# [RECORDS SHOWN]
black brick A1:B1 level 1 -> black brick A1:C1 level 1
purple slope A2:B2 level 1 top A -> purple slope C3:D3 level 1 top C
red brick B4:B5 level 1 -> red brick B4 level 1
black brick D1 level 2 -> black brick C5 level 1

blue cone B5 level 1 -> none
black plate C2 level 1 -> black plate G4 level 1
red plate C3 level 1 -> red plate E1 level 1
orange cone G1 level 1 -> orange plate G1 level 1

...

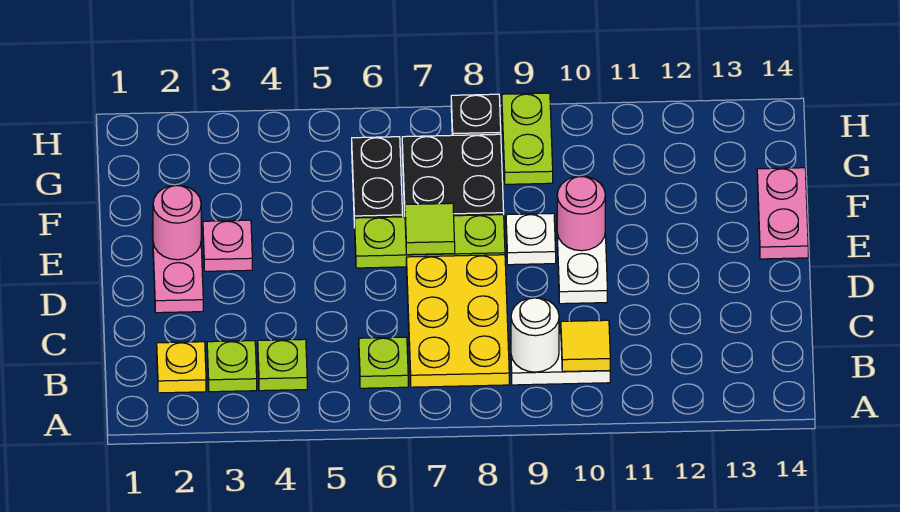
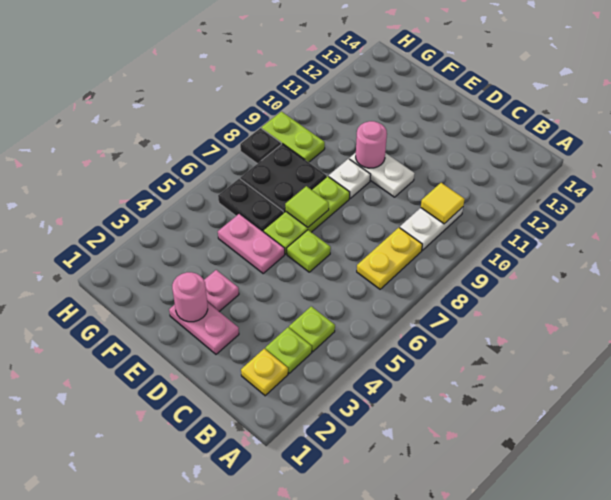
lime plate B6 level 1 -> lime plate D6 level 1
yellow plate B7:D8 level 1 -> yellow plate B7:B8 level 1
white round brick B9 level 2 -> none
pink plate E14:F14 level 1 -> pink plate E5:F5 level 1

# [WORK ORDER]
Using the records above, restate word for word the lines from the one with "white round brick B9 level 2 -> none" through the one with "pink plate E14:F14", both included.

# [ANSWER BELOW]
white round brick B9 level 2 -> none
pink plate E14:F14 level 1 -> pink plate E5:F5 level 1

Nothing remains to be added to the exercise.